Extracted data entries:
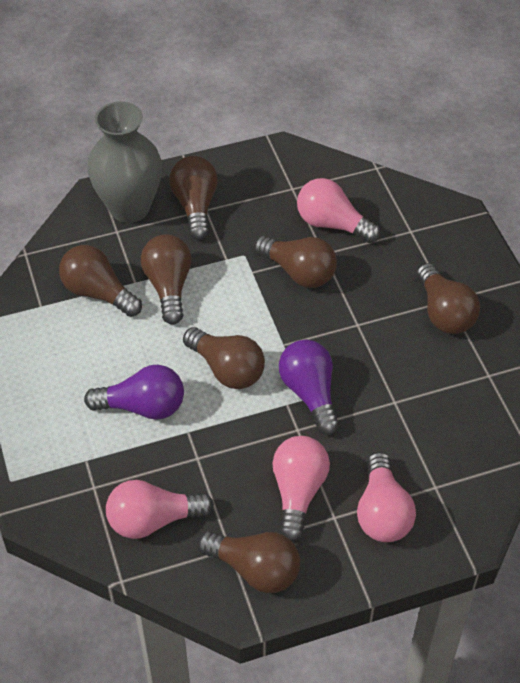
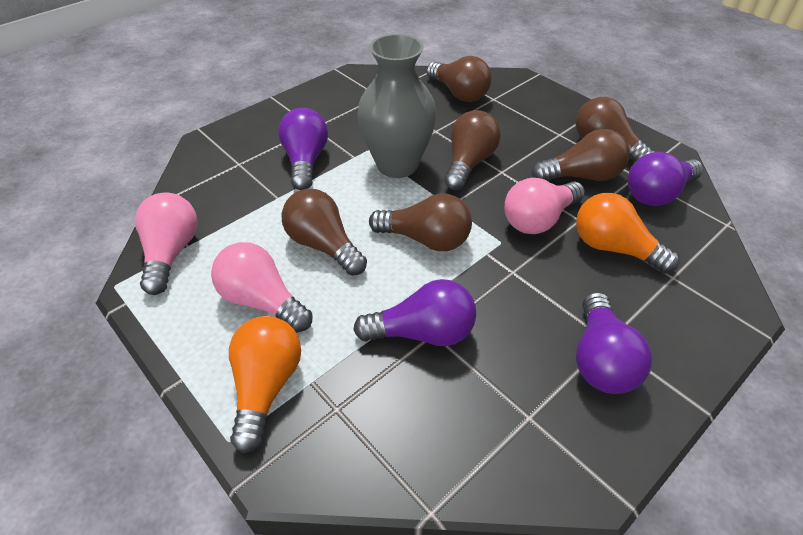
brown light bulb: 7 -> 6
orange light bulb: 0 -> 2
pink light bulb: 4 -> 3
purple light bulb: 2 -> 4

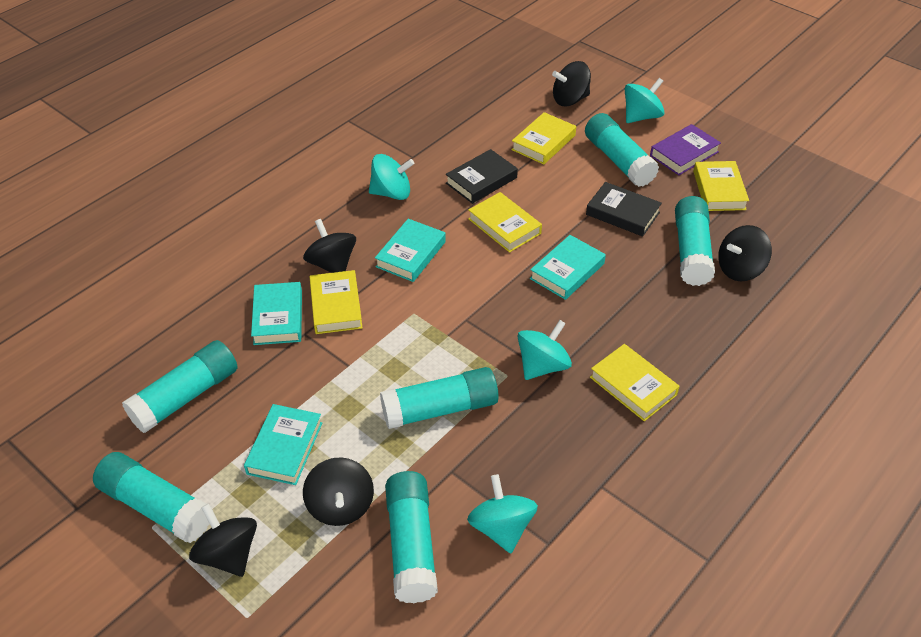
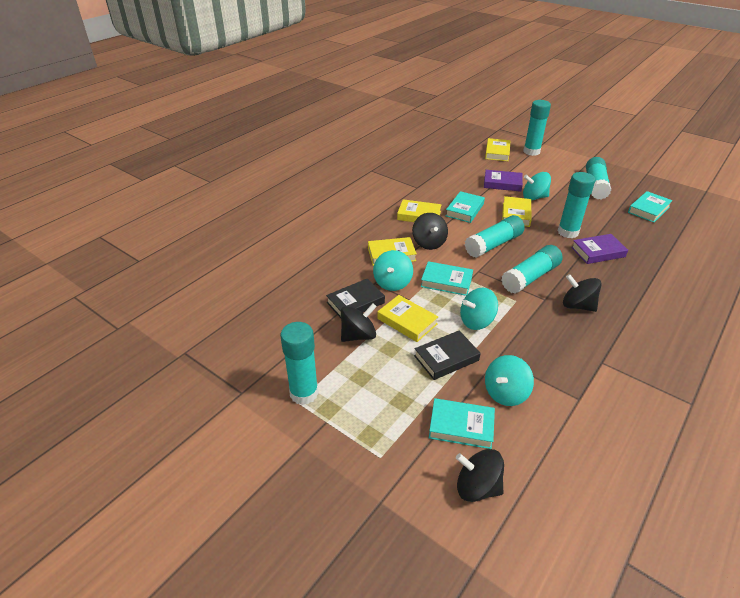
black spinning top: 5 -> 4
purple book: 1 -> 2

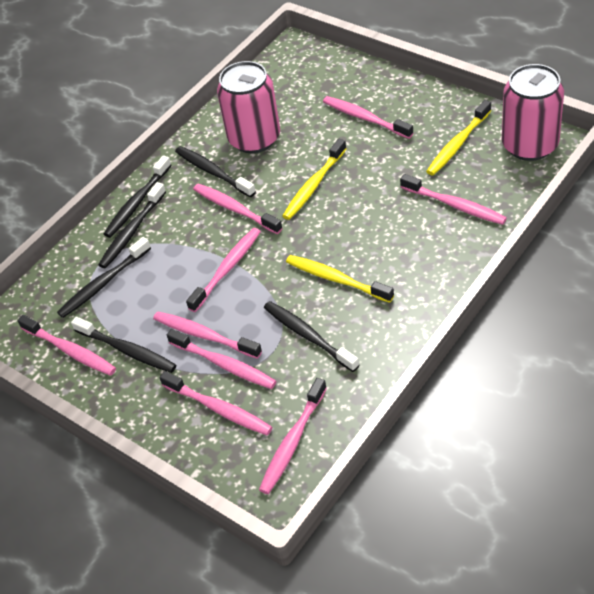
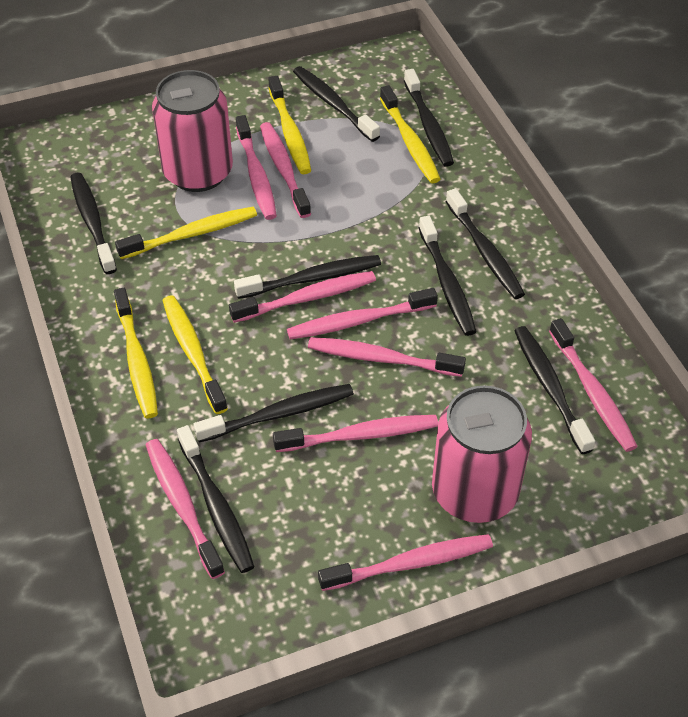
black toothbrush: 6 -> 9
yellow toothbrush: 3 -> 5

- _WHAT THE TASK REQUIRES_:
Without the images, output all the entries exactly as they stand.

- _EXERCISE OUTPUT_:
brown light bulb: 7 -> 6
orange light bulb: 0 -> 2
pink light bulb: 4 -> 3
purple light bulb: 2 -> 4

black spinning top: 5 -> 4
purple book: 1 -> 2

black toothbrush: 6 -> 9
yellow toothbrush: 3 -> 5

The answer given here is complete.